§ Task objective:
Your reply should be the records below, duplicated exactly, with any picture removed.

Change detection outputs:
----------

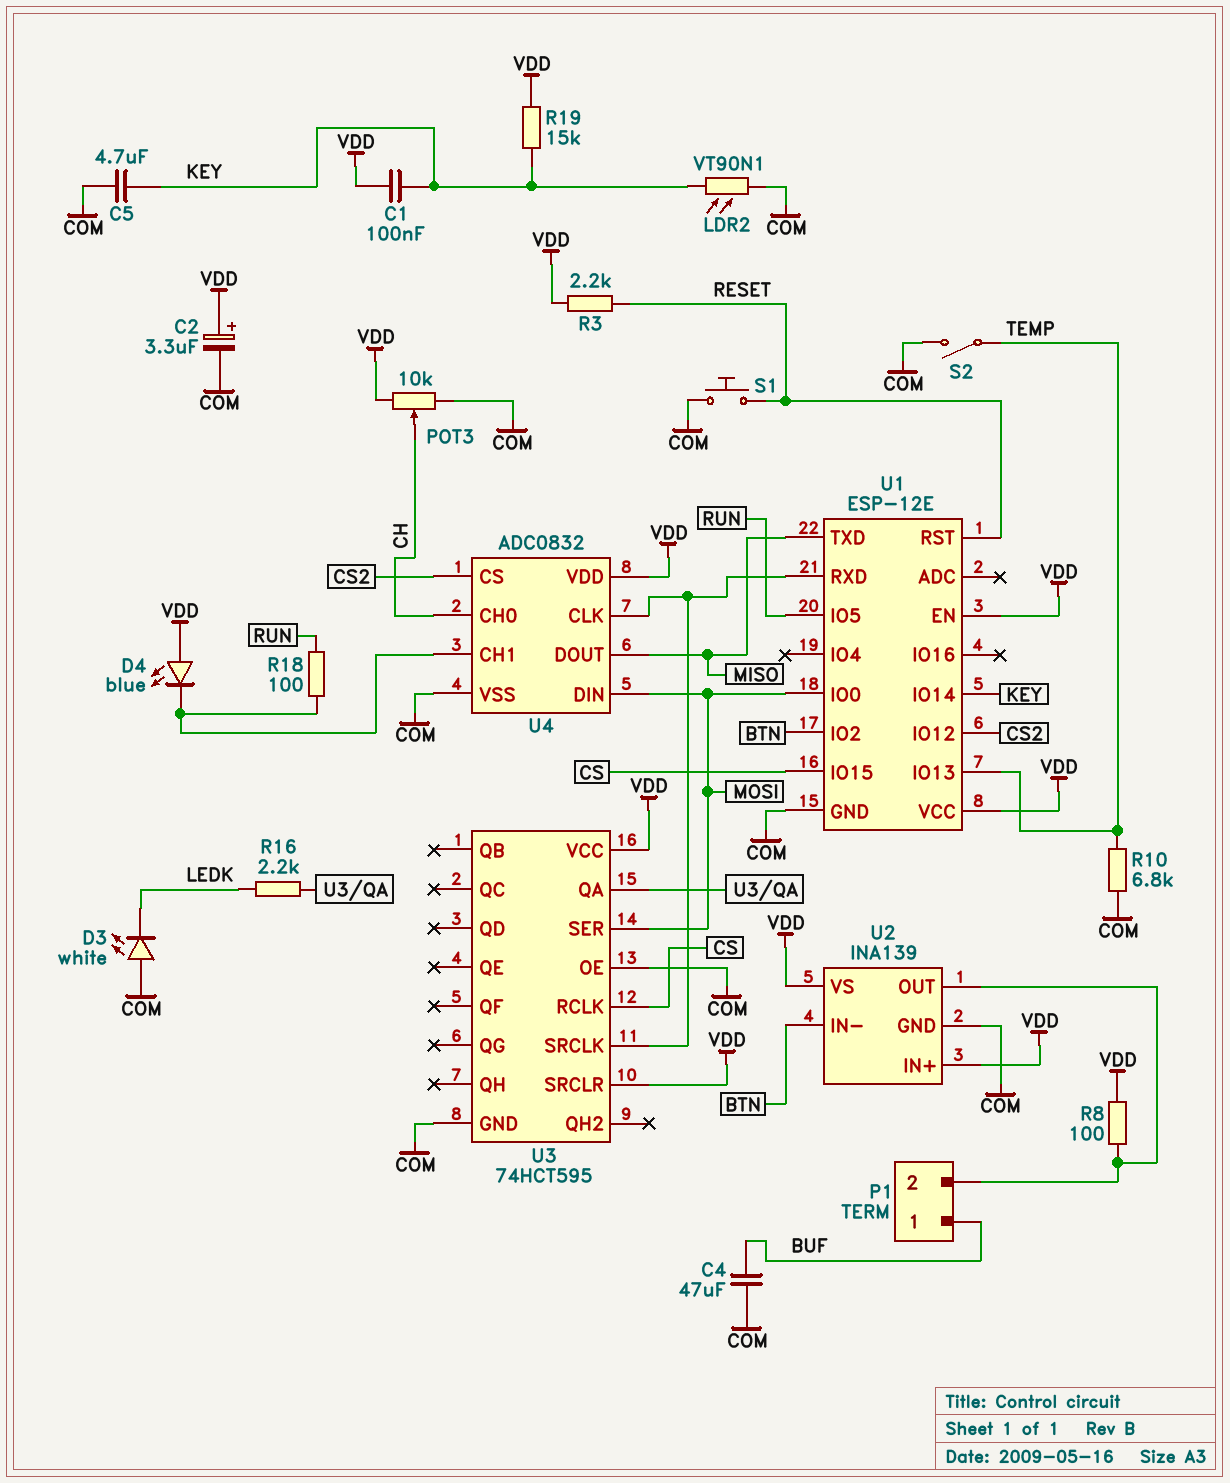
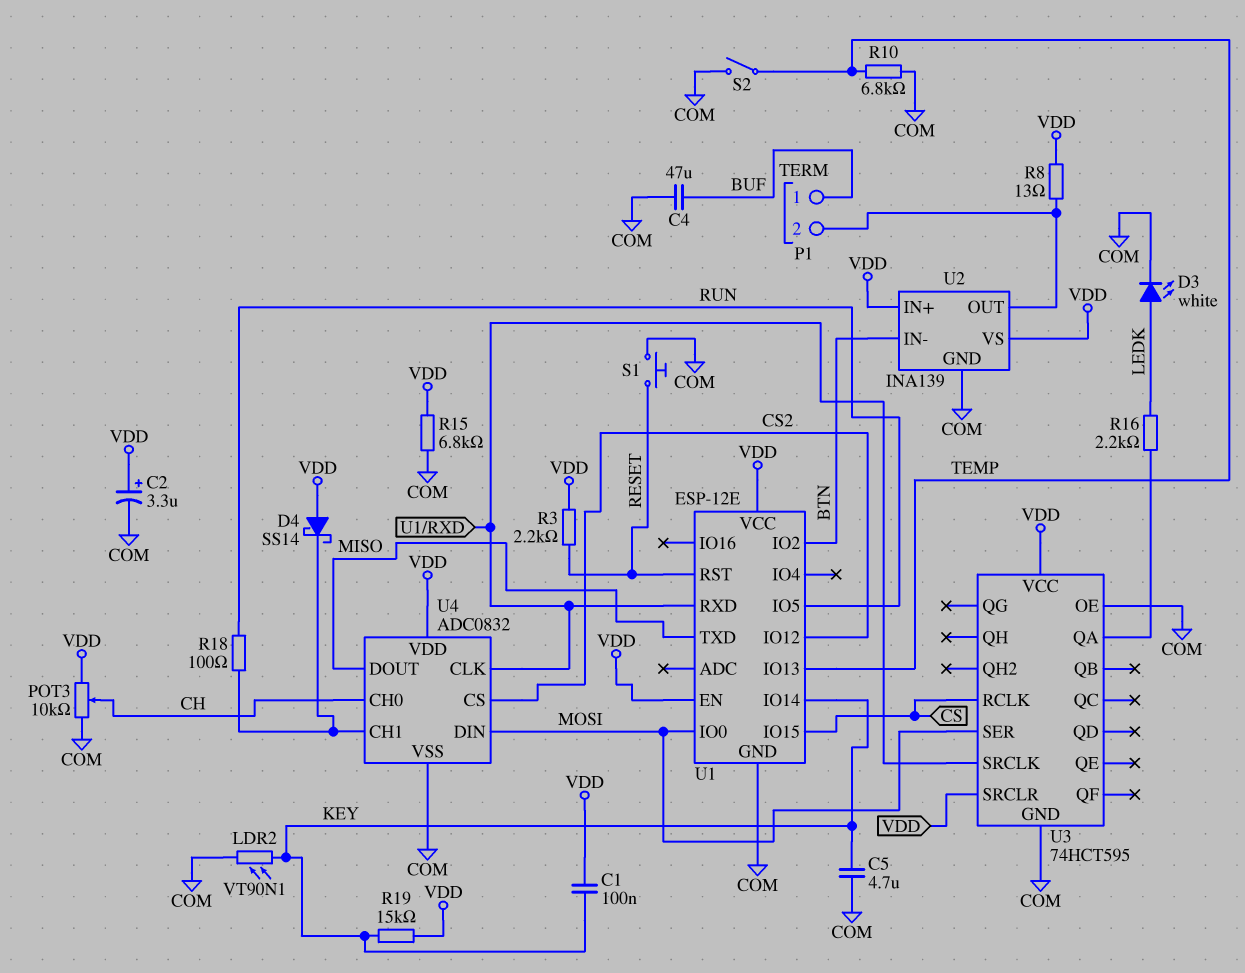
D3: LED white (A COM, K LEDK) -> LED white (A LEDK, K COM)
D4: LED blue (A VDD, K U4/CH1) -> schottky SS14 (A VDD, K U4/CH1)
R8: 100 (P1/2, VDD) -> 13 (P1/2, VDD)
R15: none -> 6.8k (COM, VDD)

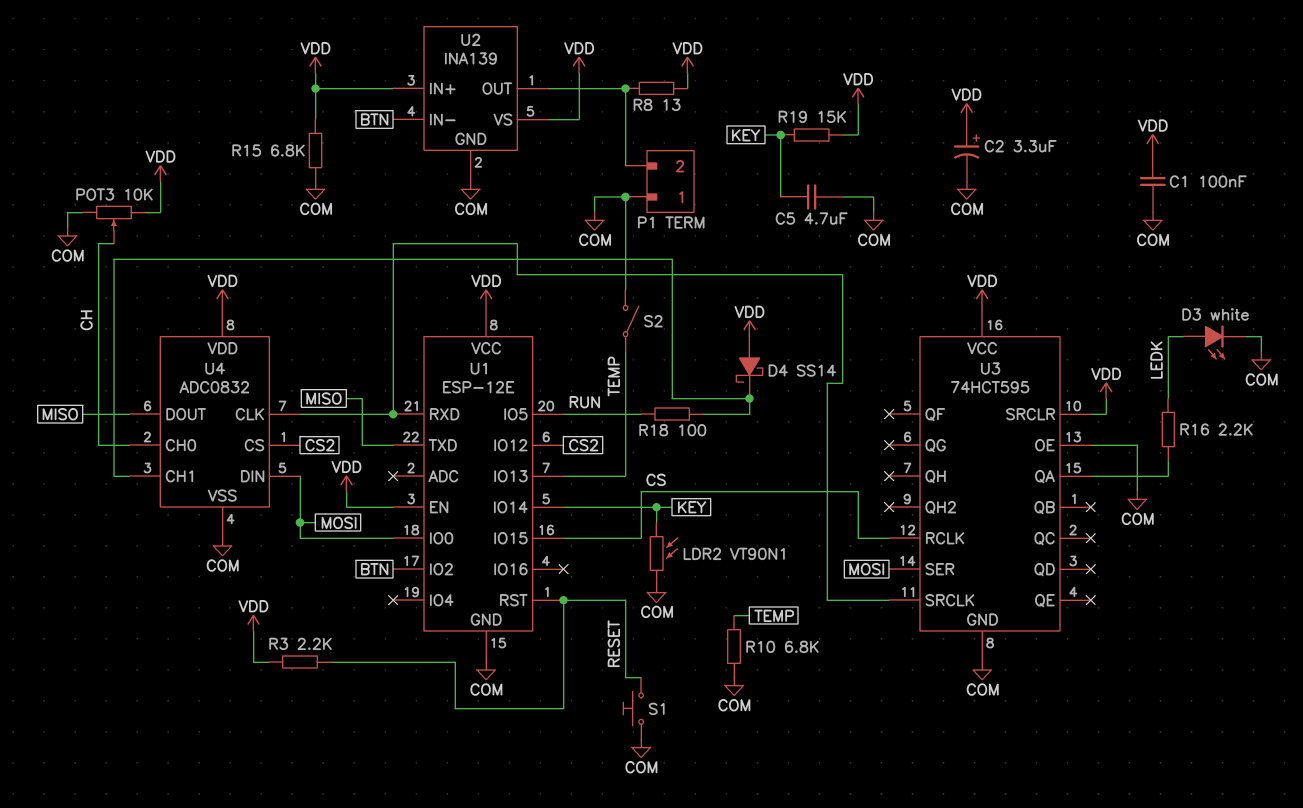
C1: 100nF (KEY, VDD) -> 100nF (COM, VDD)
C4: 47uF (BUF, COM) -> none
P1 pin 1: BUF -> COM

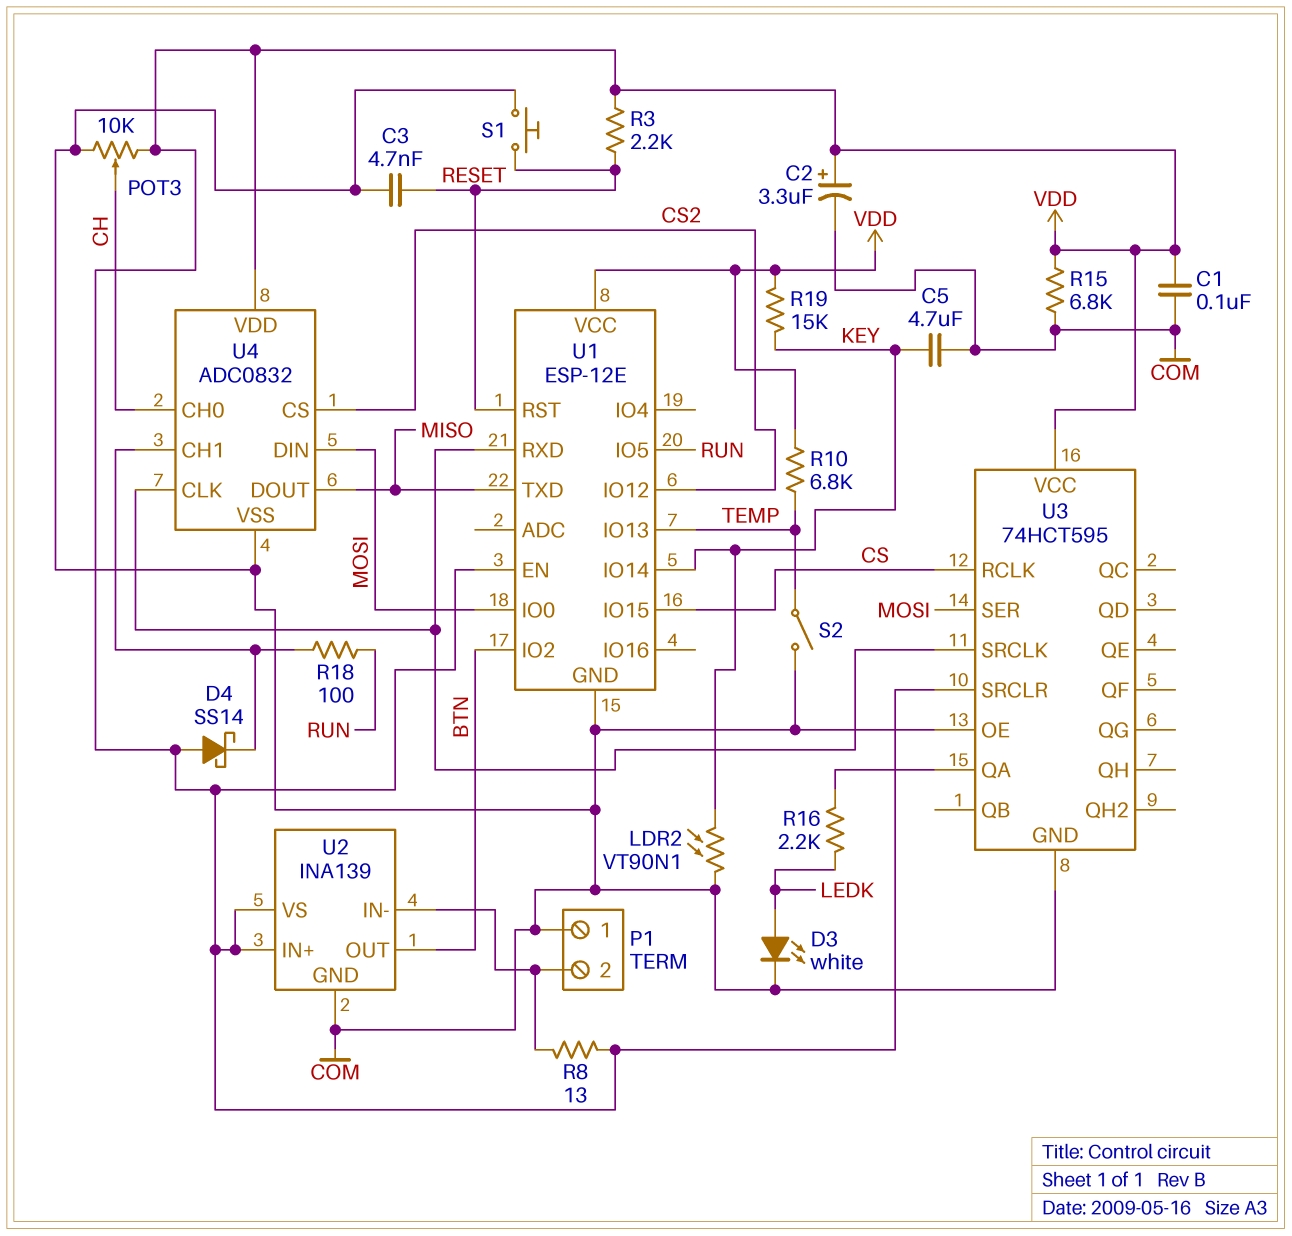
C3: none -> 4.7nF (COM, RESET)
R10: 6.8k (COM, TEMP) -> 6.8k (TEMP, VDD)
U2 pin IN-: BTN -> P1/2
U2 pin OUT: P1/2 -> BTN

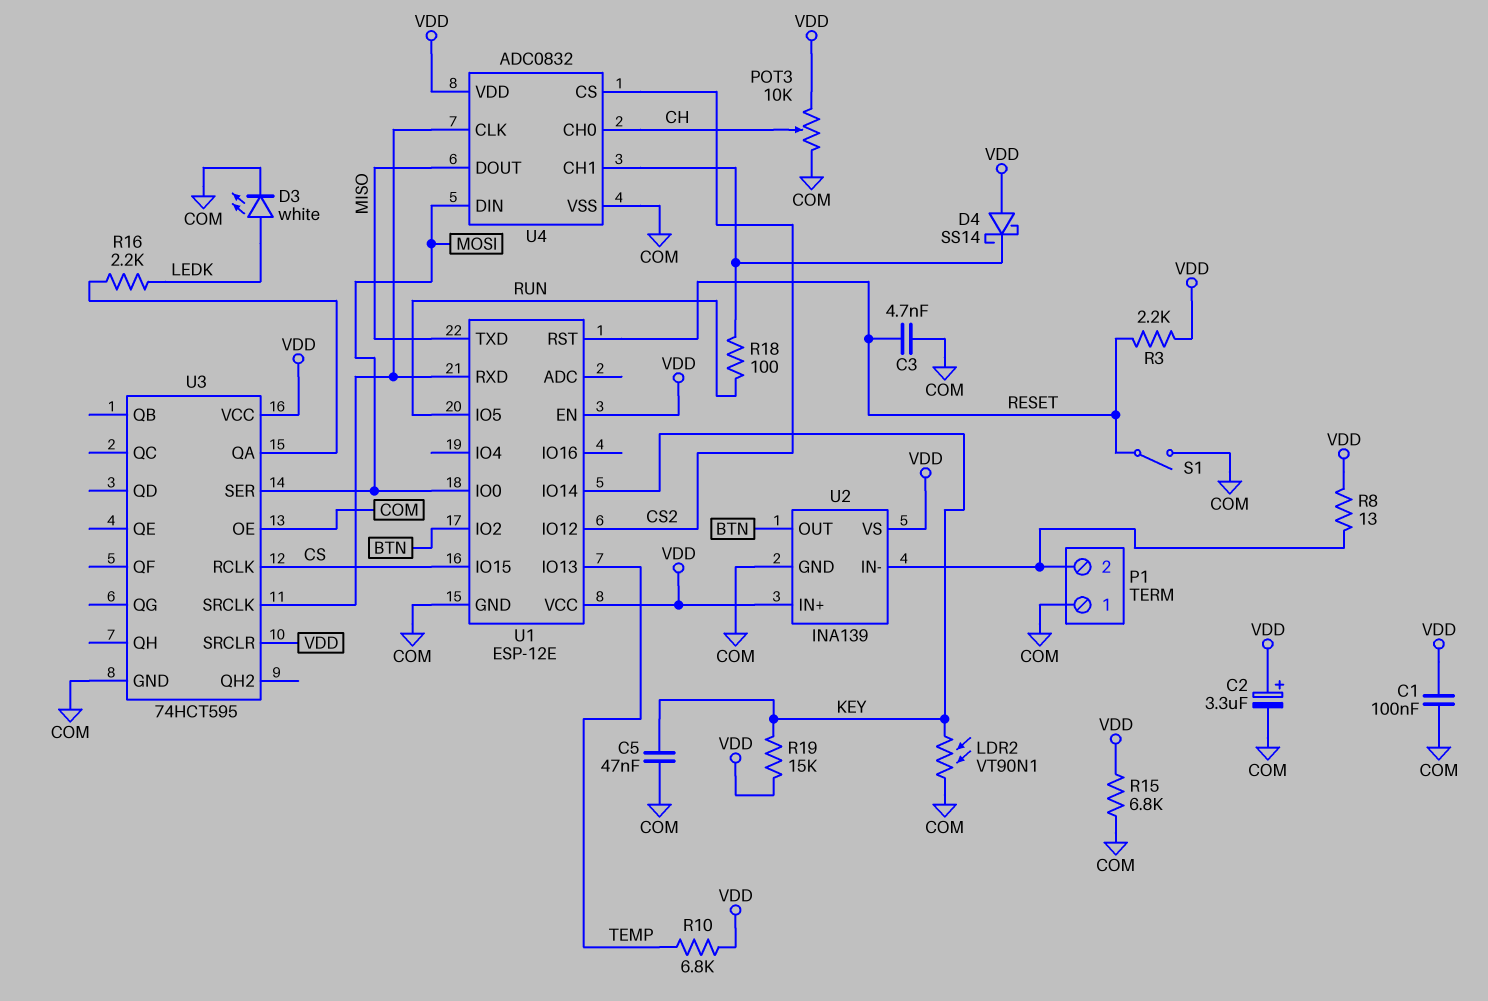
C5: 4.7uF (COM, KEY) -> 47nF (COM, KEY)
S1: button (COM, RESET) -> switch (COM, RESET)
S2: switch (COM, TEMP) -> none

----------

§ Answer to this problem:
D3: LED white (A COM, K LEDK) -> LED white (A LEDK, K COM)
D4: LED blue (A VDD, K U4/CH1) -> schottky SS14 (A VDD, K U4/CH1)
R8: 100 (P1/2, VDD) -> 13 (P1/2, VDD)
R15: none -> 6.8k (COM, VDD)

C1: 100nF (KEY, VDD) -> 100nF (COM, VDD)
C4: 47uF (BUF, COM) -> none
P1 pin 1: BUF -> COM

C3: none -> 4.7nF (COM, RESET)
R10: 6.8k (COM, TEMP) -> 6.8k (TEMP, VDD)
U2 pin IN-: BTN -> P1/2
U2 pin OUT: P1/2 -> BTN

C5: 4.7uF (COM, KEY) -> 47nF (COM, KEY)
S1: button (COM, RESET) -> switch (COM, RESET)
S2: switch (COM, TEMP) -> none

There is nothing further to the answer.